#### RECORDS FOR THIS TASK:
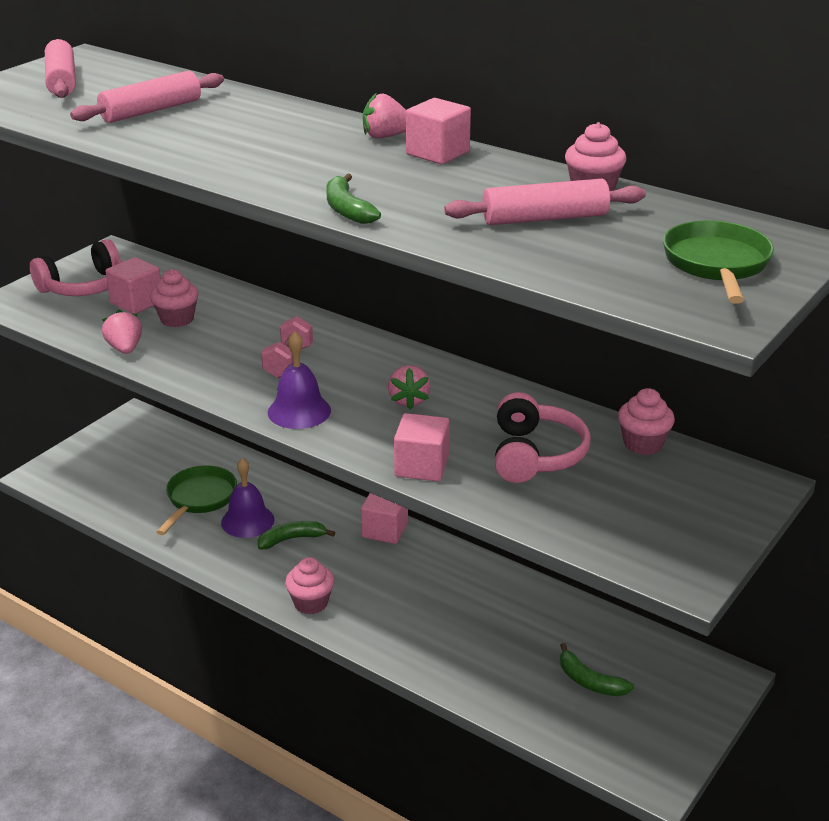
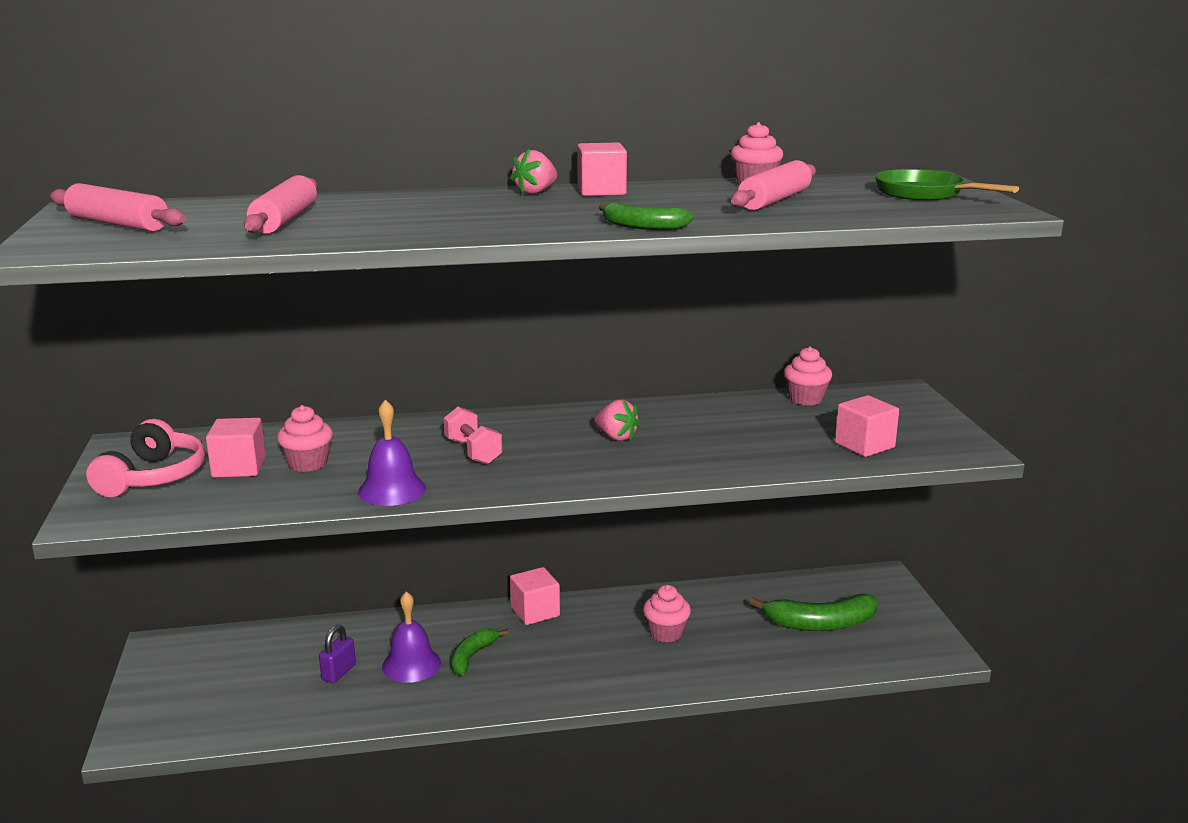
camera: 45 degrees left, 10 degrees down
pink strawberry [102,309,142,354] -> none
green pan [156,465,237,535] -> purple padlock [319,625,356,683]
purple bell [268,331,331,429] -> purple bell moved to [358,400,426,506]
pink cupcake [285,557,334,614] -> pink cupcake moved to [643,585,691,643]
pink cube [394,413,449,481] -> pink cube moved to [835,395,899,457]
pink headphones [495,392,591,483] -> none
green banana [560,643,634,696] -> green banana [749,594,878,631], size x1.61

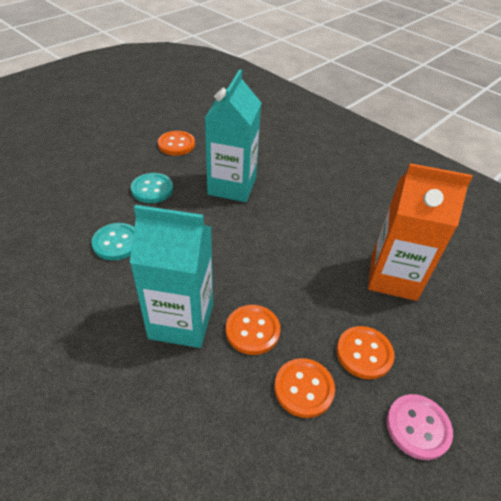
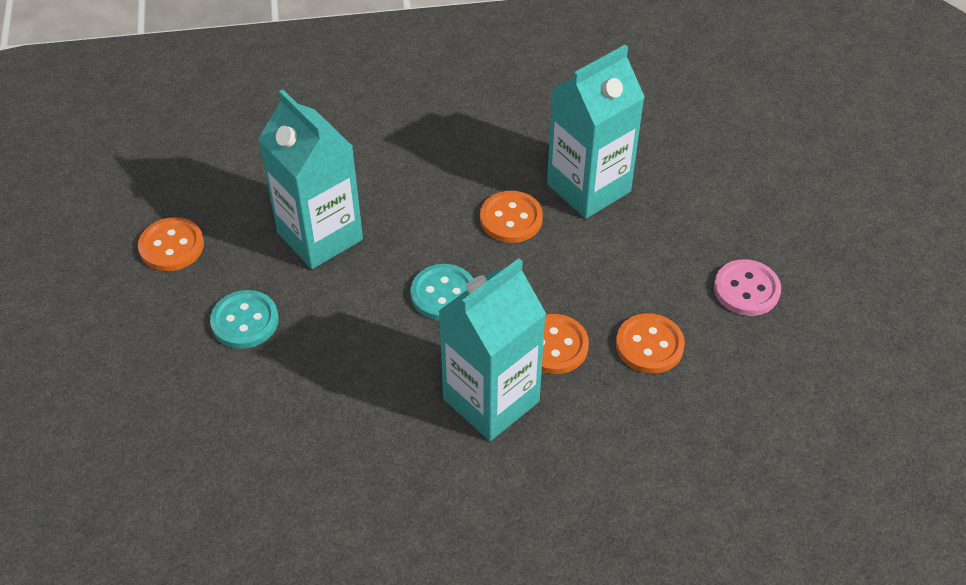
camera: 50 degrees left, 5 degrees up
turquoise button [91,223,134,260] -> turquoise button moved to [410,264,473,321]
orange button [337,326,395,379] -> orange button moved to [480,191,543,243]
orange carton [368,163,472,301] -> turquoise carton [547,45,645,219]

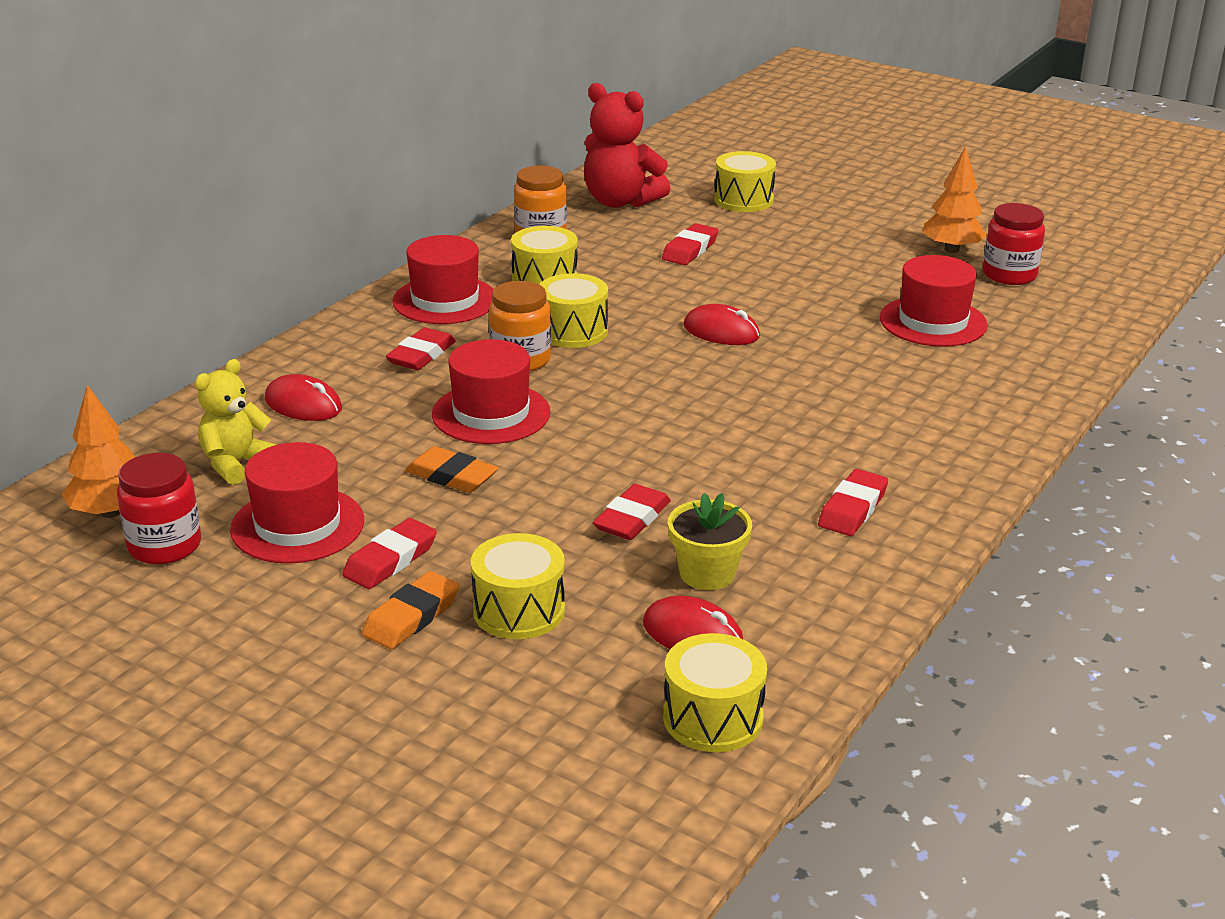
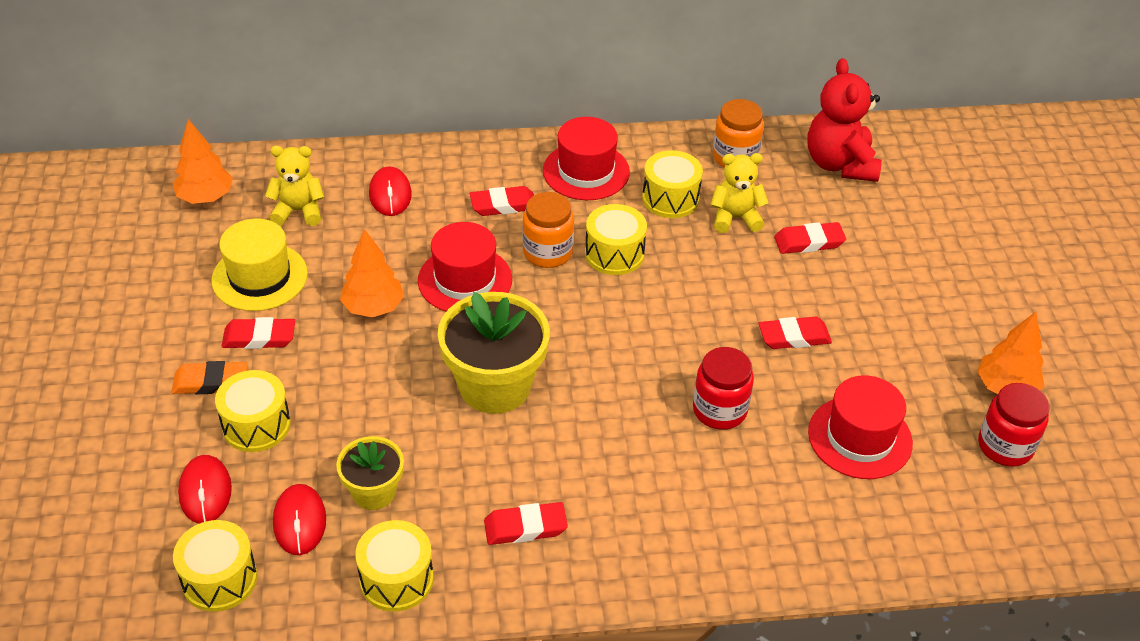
camera: 50 degrees right, 15 degrees up
red jar [117,453,201,564] -> red jar moved to [693,347,754,430]
red hat [230,442,364,564] -> yellow hat [211,219,308,311]
orange eraser [405,446,498,493] -> orange tree [340,229,404,318]
red eraser [593,484,671,540] -> red eraser moved to [758,317,832,349]
red mouse [683,304,760,345] -> red mouse moved to [178,455,232,524]
yellow drum [714,151,776,212] -> yellow drum moved to [355,520,434,612]
none -> yellow flower pot [438,292,550,414]
none -> yellow teddy bear [710,153,769,233]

#### REQUIRED ACTION:
The answer must be an exact transcription of the lines from the one containing "camera: 50 degrees left, 5 degrees up" through the last line of the records above, both included, with no pictures.

#### RESULT:
camera: 50 degrees left, 5 degrees up
turquoise button [91,223,134,260] -> turquoise button moved to [410,264,473,321]
orange button [337,326,395,379] -> orange button moved to [480,191,543,243]
orange carton [368,163,472,301] -> turquoise carton [547,45,645,219]

camera: 50 degrees right, 15 degrees up
red jar [117,453,201,564] -> red jar moved to [693,347,754,430]
red hat [230,442,364,564] -> yellow hat [211,219,308,311]
orange eraser [405,446,498,493] -> orange tree [340,229,404,318]
red eraser [593,484,671,540] -> red eraser moved to [758,317,832,349]
red mouse [683,304,760,345] -> red mouse moved to [178,455,232,524]
yellow drum [714,151,776,212] -> yellow drum moved to [355,520,434,612]
none -> yellow flower pot [438,292,550,414]
none -> yellow teddy bear [710,153,769,233]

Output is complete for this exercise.